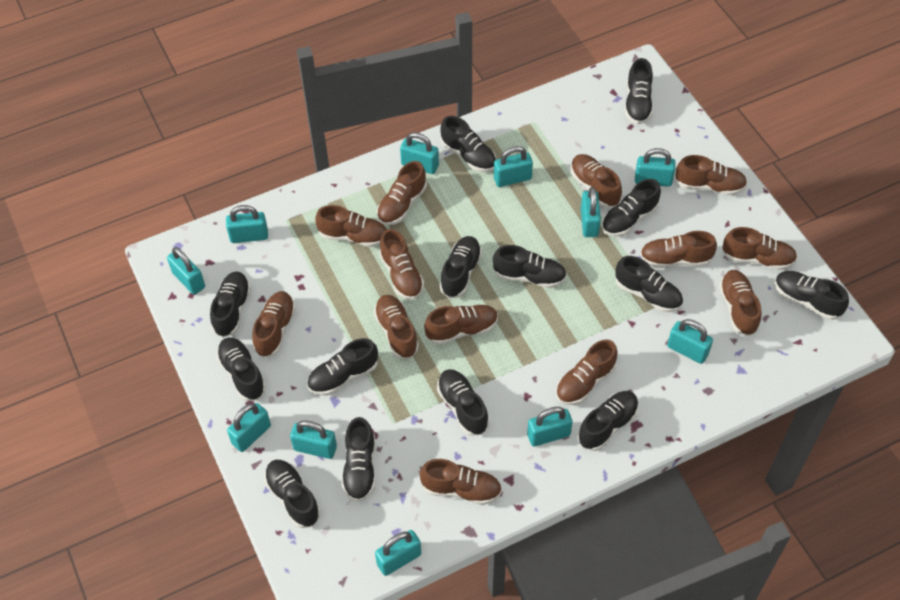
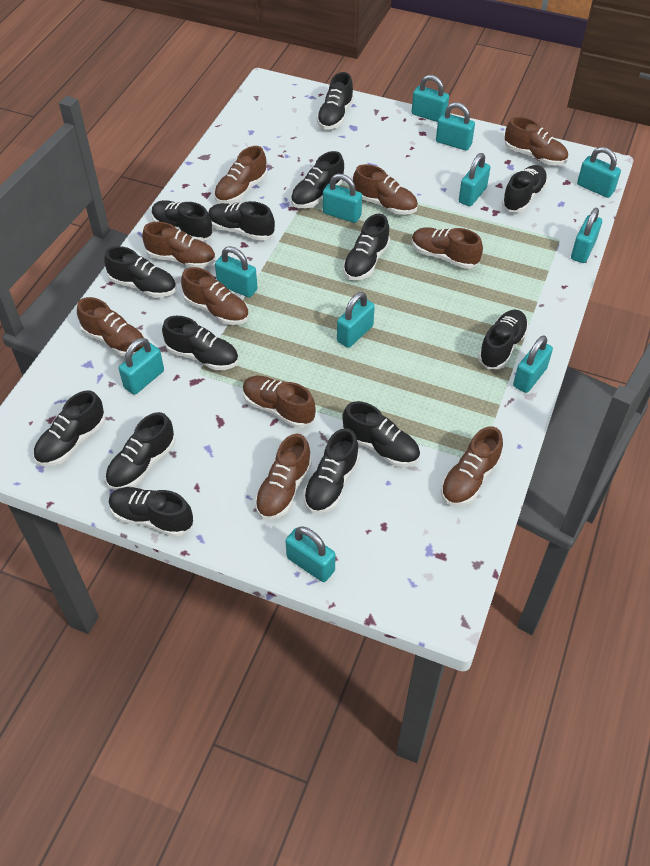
brown shoe: 13 -> 10

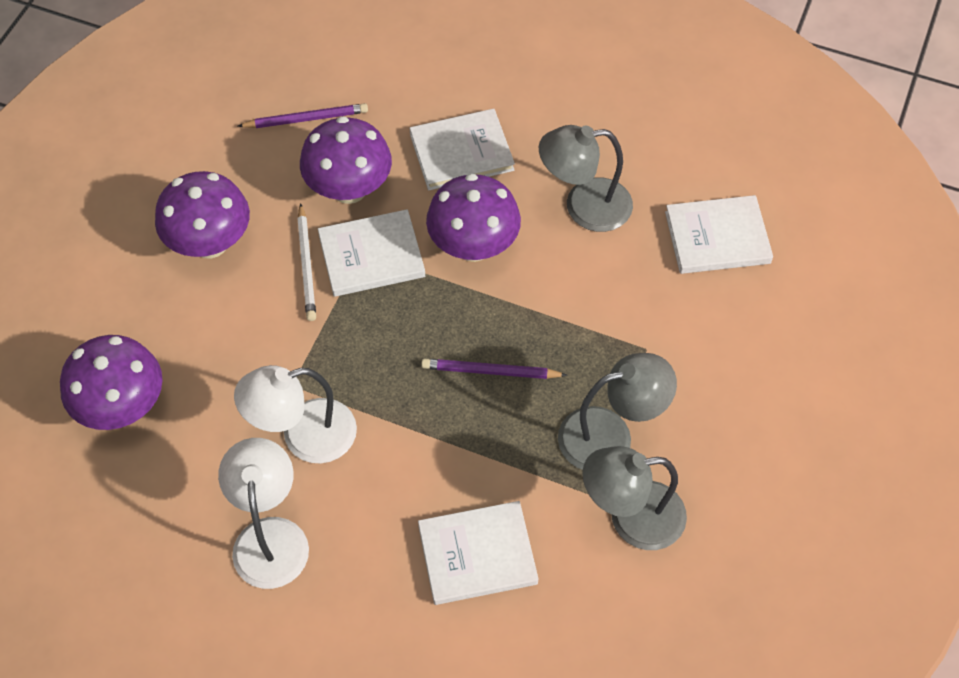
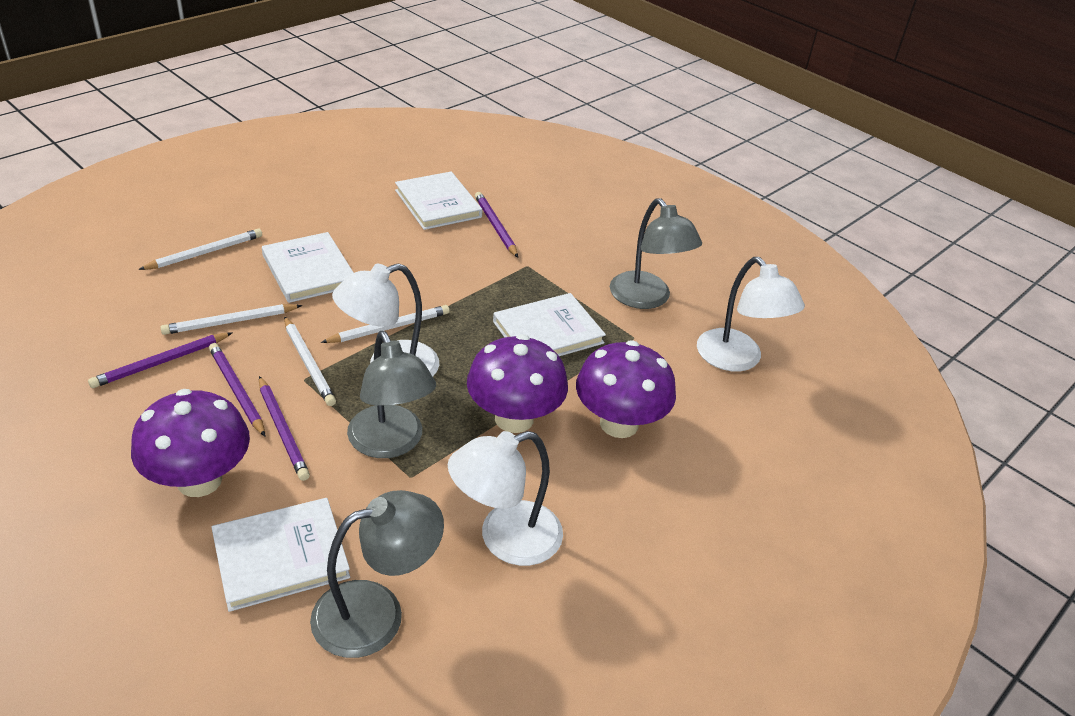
purple mushroom: 4 -> 3
purple pencil: 2 -> 4
white lamp: 2 -> 3
white pencil: 1 -> 4

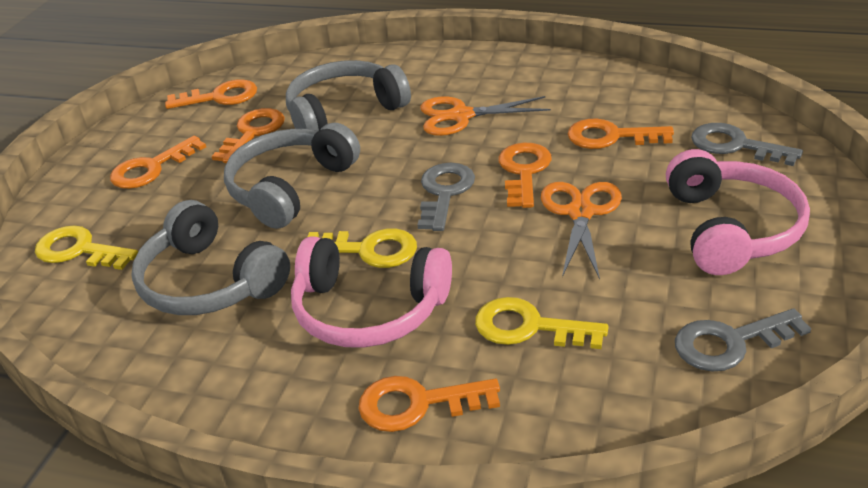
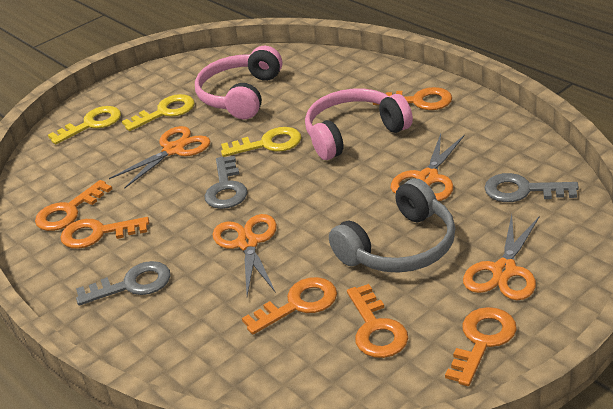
grey headphones: 3 -> 1
orange scissors: 2 -> 4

▶ _Exercise directions_: Your copy should match the records above exactly, apart from the pictures, which stay out.

▶ _Response to the exercise_:
brown shoe: 13 -> 10

purple mushroom: 4 -> 3
purple pencil: 2 -> 4
white lamp: 2 -> 3
white pencil: 1 -> 4

grey headphones: 3 -> 1
orange scissors: 2 -> 4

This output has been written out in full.